■ Exercise prompt
Look through the data below and show every line that includes "grey".

=== Begin Enclosure ===

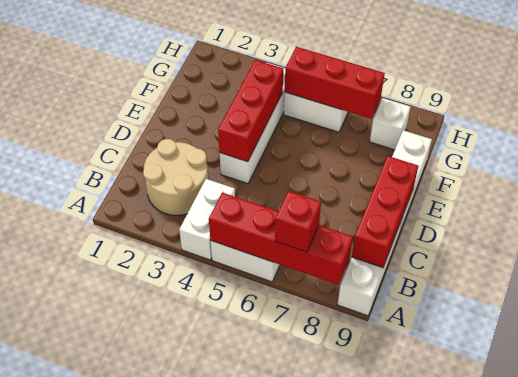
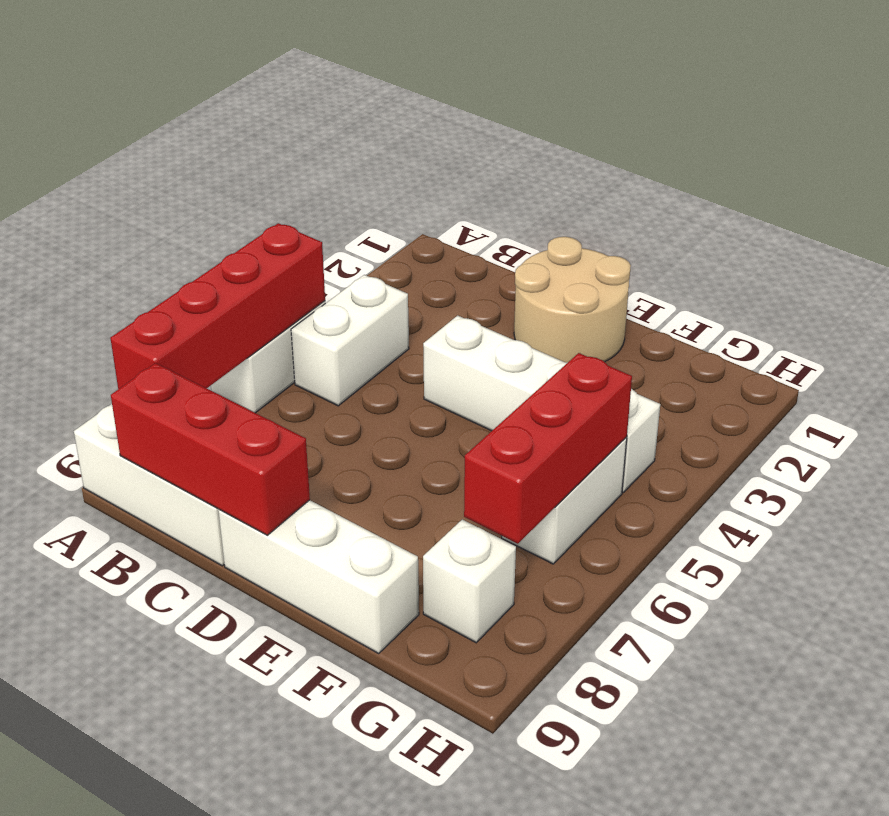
white brick A4:B4 level 1 -> white brick B4:B5 level 1
red brick A7 level 3 -> none
tan round brick B2:C3 level 1 -> tan round brick D1:E2 level 1
red brick D4:F4 level 2 -> none

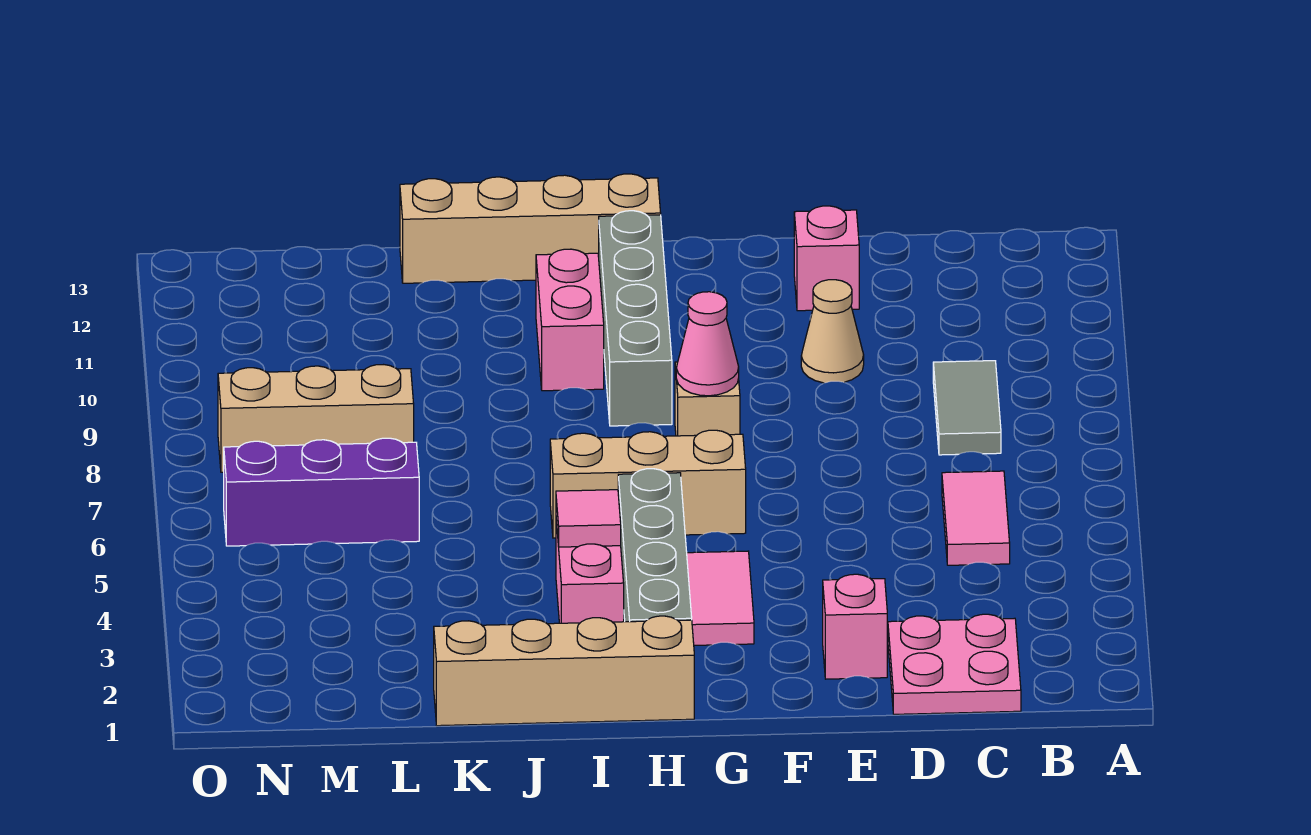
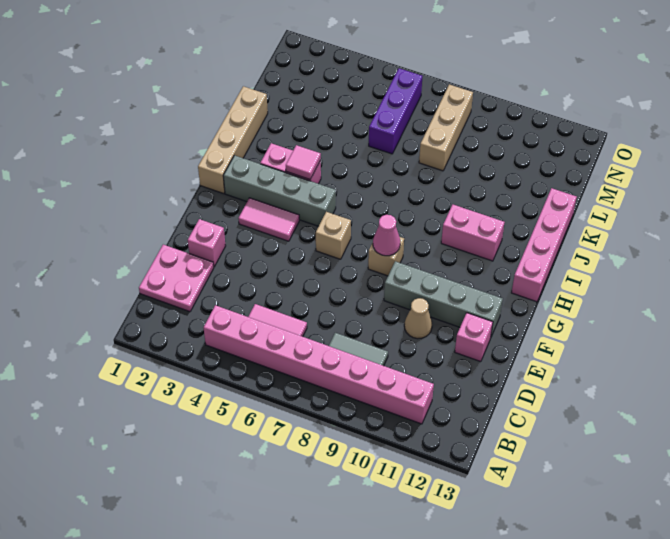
none -> pink brick B4:B11 level 1
tan brick G6:I6 level 1 -> tan brick G6 level 1
grey brick H9:H12 level 1 -> grey brick F9:F12 level 1
tan brick H13:K13 level 1 -> pink brick H13:K13 level 1

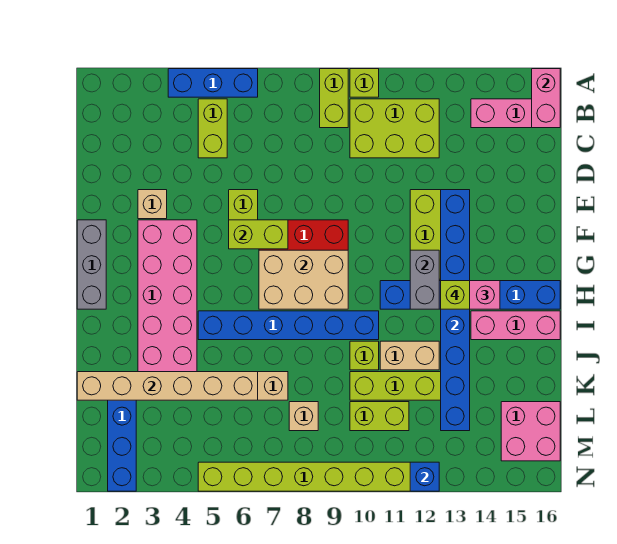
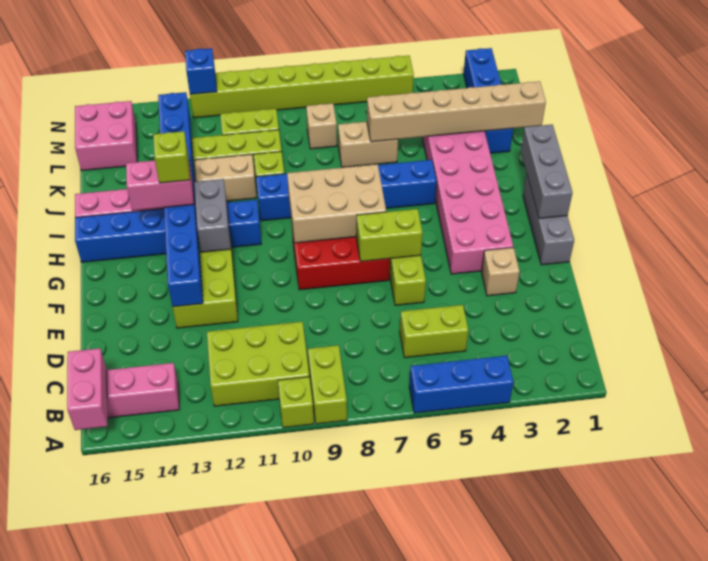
lime brick B5:C5 level 1 -> lime brick C5:C6 level 1
none -> grey brick G1:I1 level 2

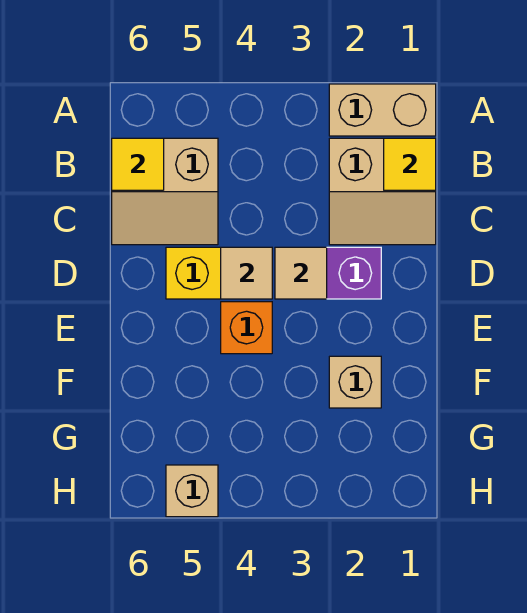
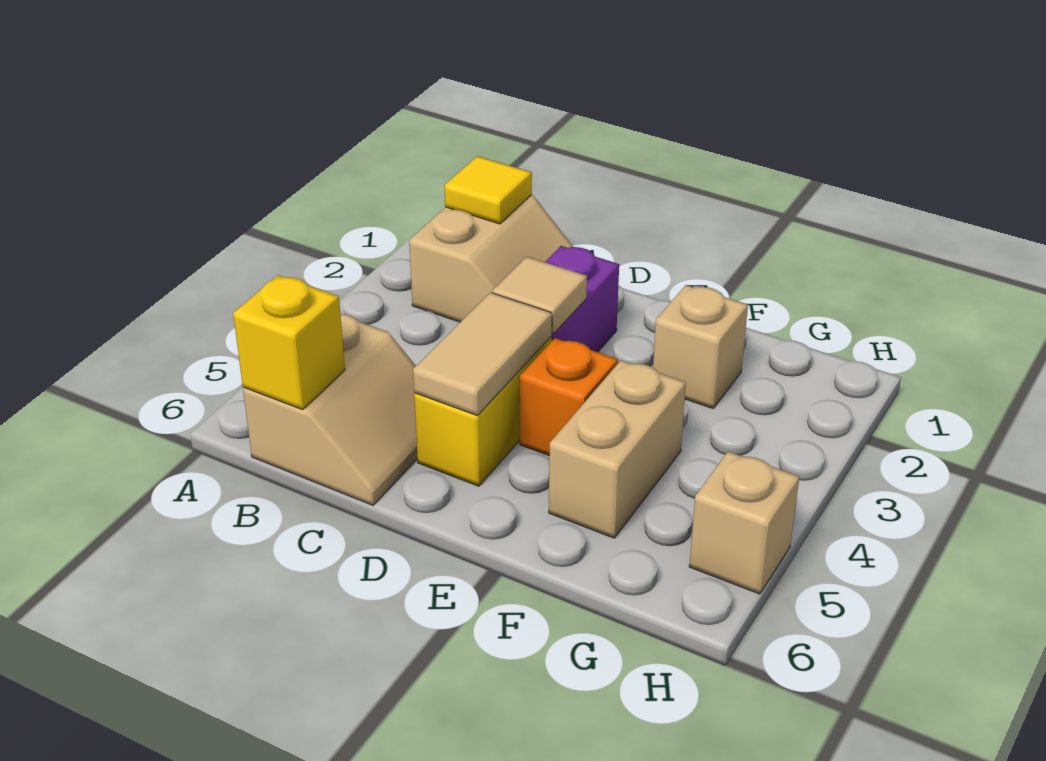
tan brick A1:A2 level 1 -> tan brick F4:F5 level 1
yellow tile B6 level 2 -> yellow brick B6 level 2
tan tile D4 level 2 -> tan tile D4:D5 level 2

=== End Enclosure ===

■ Problem solution
grey brick H9:H12 level 1 -> grey brick F9:F12 level 1
none -> grey brick G1:I1 level 2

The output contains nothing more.